**YOUR OBJECTIVE**
Beginning at the line that contains "J2 pin 2: VI -> 0V", transcribe every line up to the last one in the material below. Include no other lines.

**DATA FOR PROCESSING**
········
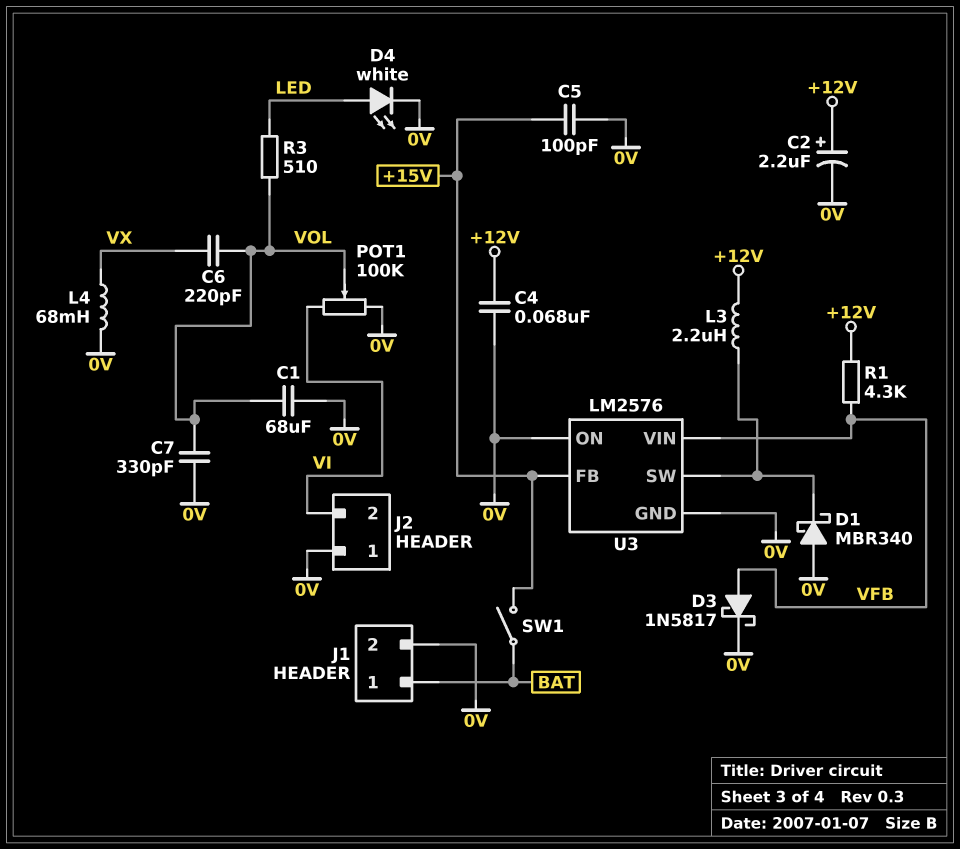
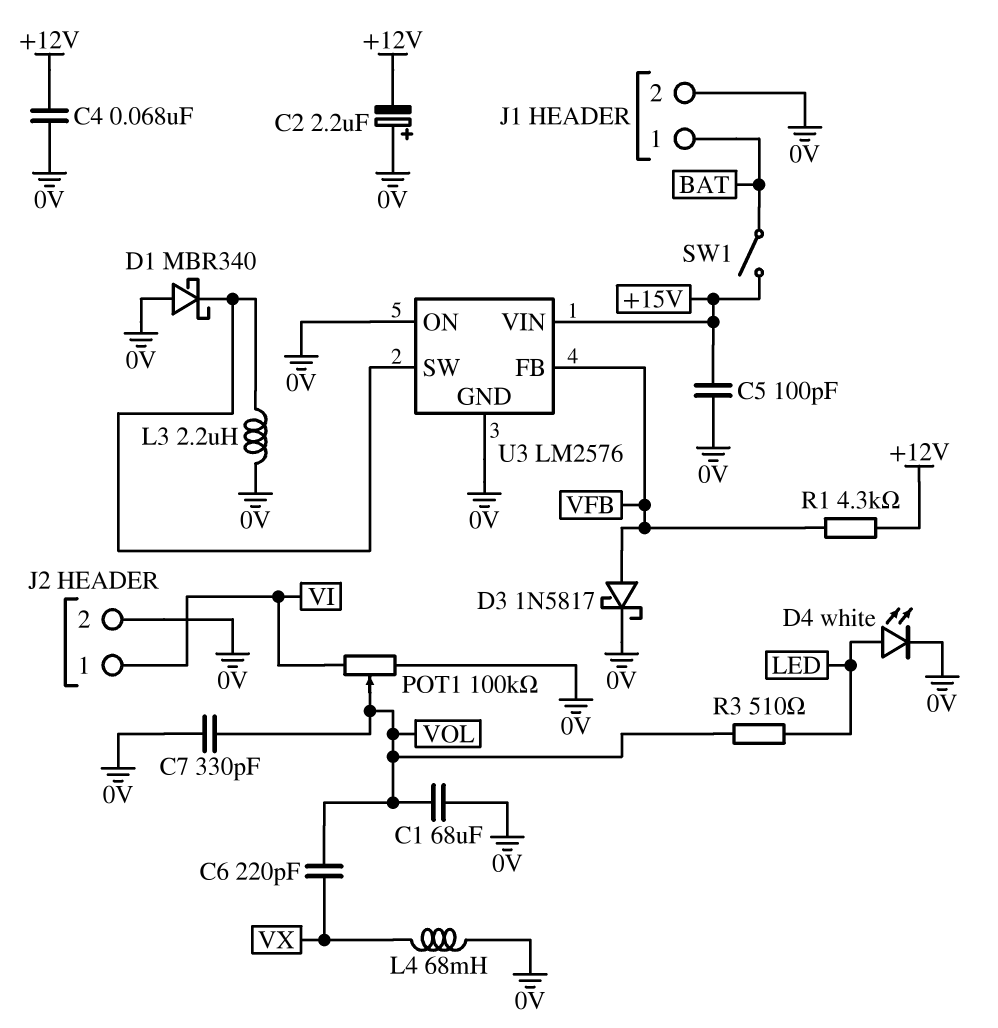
C2: 2.2uF (plus +12V, minus 0V) -> 2.2uF (plus 0V, minus +12V)
J2 pin 1: 0V -> VI
J2 pin 2: VI -> 0V
L3: 2.2uH (+12V, U3/SW) -> 2.2uH (0V, U3/SW)
U3 pin FB: +15V -> VFB
U3 pin VIN: VFB -> +15V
········
**RESULT BELOW**
J2 pin 2: VI -> 0V
L3: 2.2uH (+12V, U3/SW) -> 2.2uH (0V, U3/SW)
U3 pin FB: +15V -> VFB
U3 pin VIN: VFB -> +15V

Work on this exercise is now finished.